(Scene edit records)
──────────────────────────────
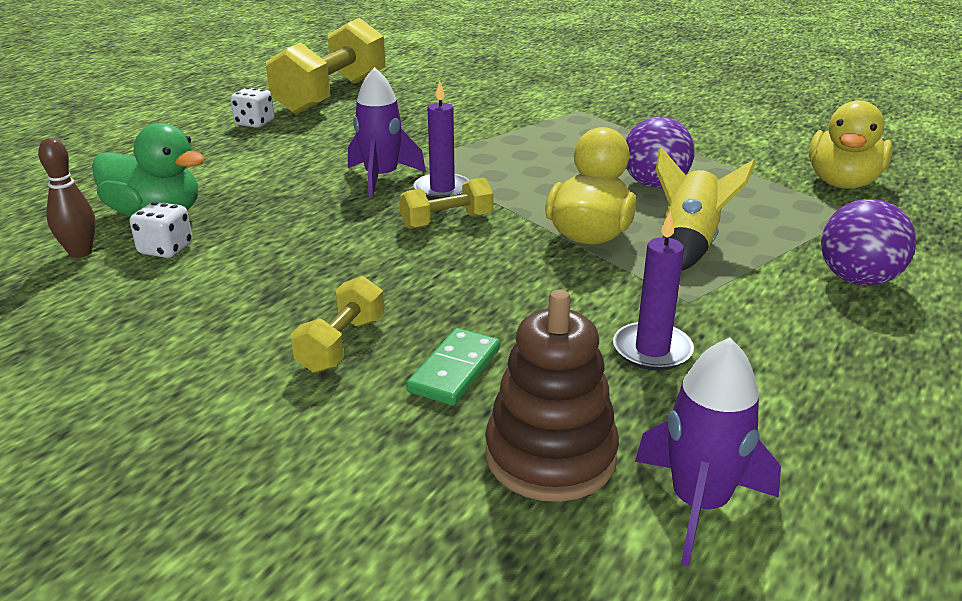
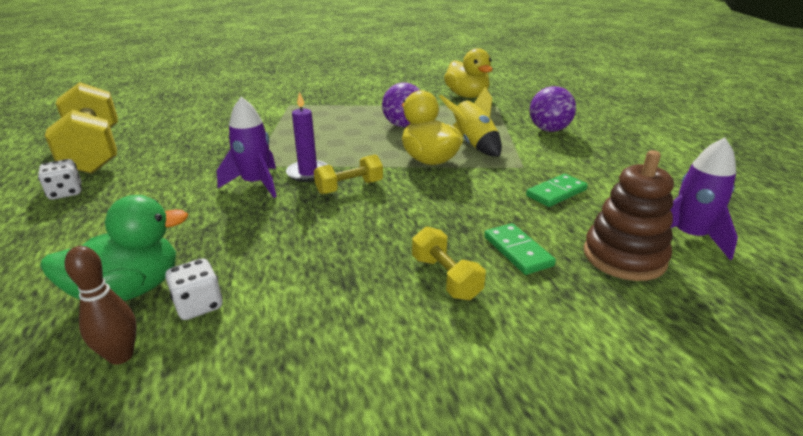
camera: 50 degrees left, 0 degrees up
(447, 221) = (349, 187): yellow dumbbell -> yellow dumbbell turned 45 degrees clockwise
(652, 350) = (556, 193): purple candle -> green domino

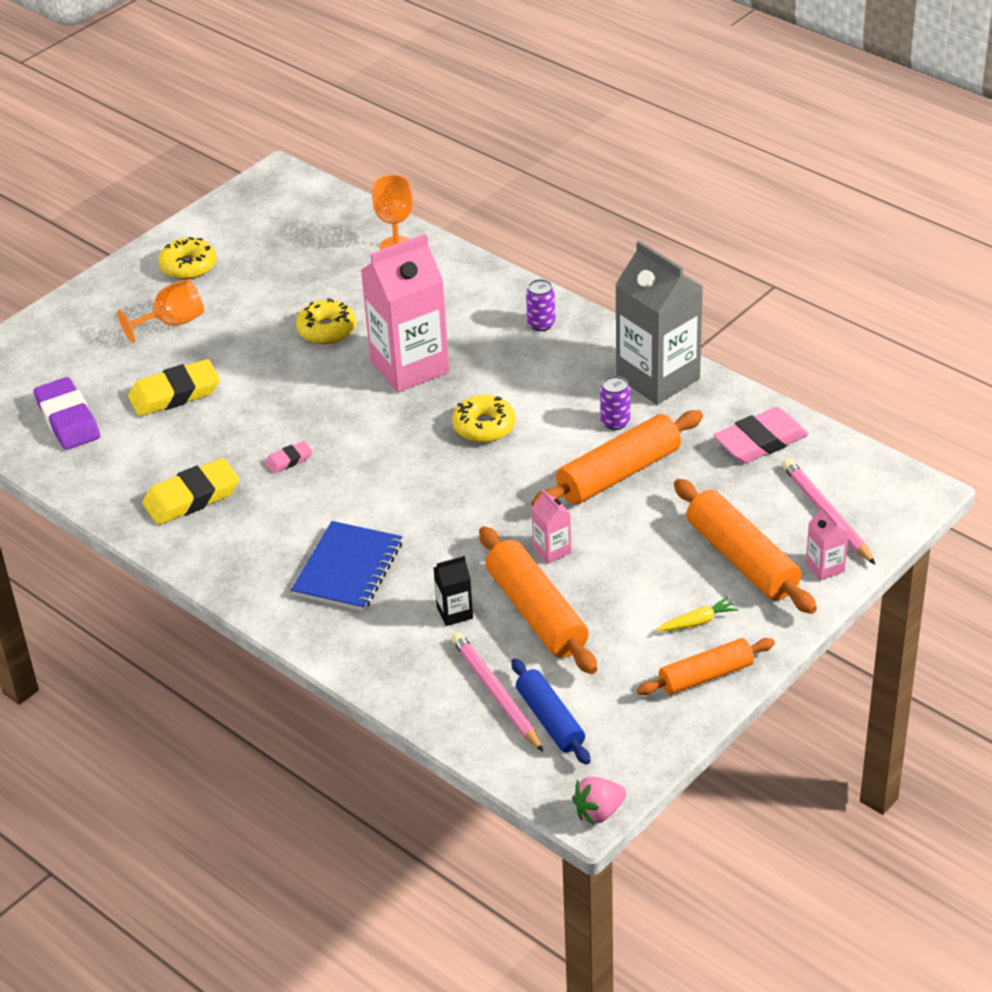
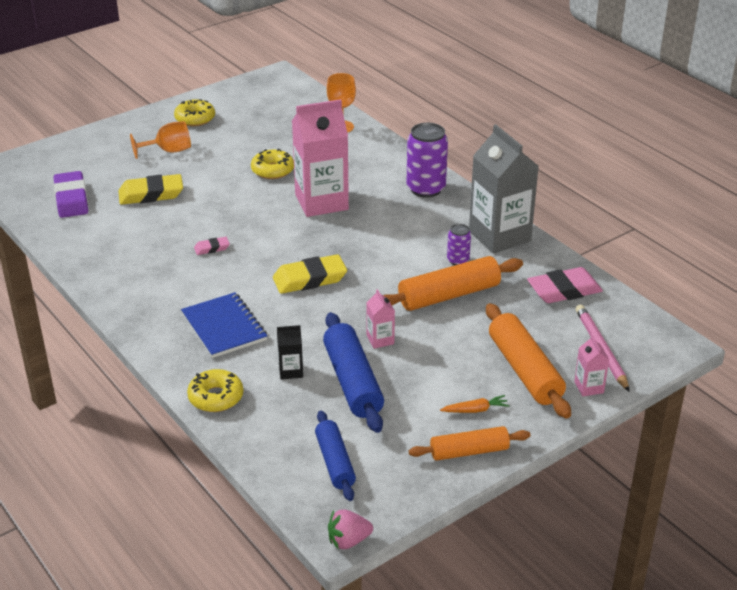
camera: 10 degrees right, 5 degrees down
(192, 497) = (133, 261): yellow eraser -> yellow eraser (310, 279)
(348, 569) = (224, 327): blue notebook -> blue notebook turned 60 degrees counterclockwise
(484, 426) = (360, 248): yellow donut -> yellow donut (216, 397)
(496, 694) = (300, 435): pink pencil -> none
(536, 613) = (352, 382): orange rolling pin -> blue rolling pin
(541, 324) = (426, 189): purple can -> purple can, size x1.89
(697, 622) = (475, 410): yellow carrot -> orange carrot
──────────────────────────────
→ **Task goal**
A complete answer gives every line of the data that includes "camera".

→ **Response**
camera: 50 degrees left, 0 degrees up
camera: 10 degrees right, 5 degrees down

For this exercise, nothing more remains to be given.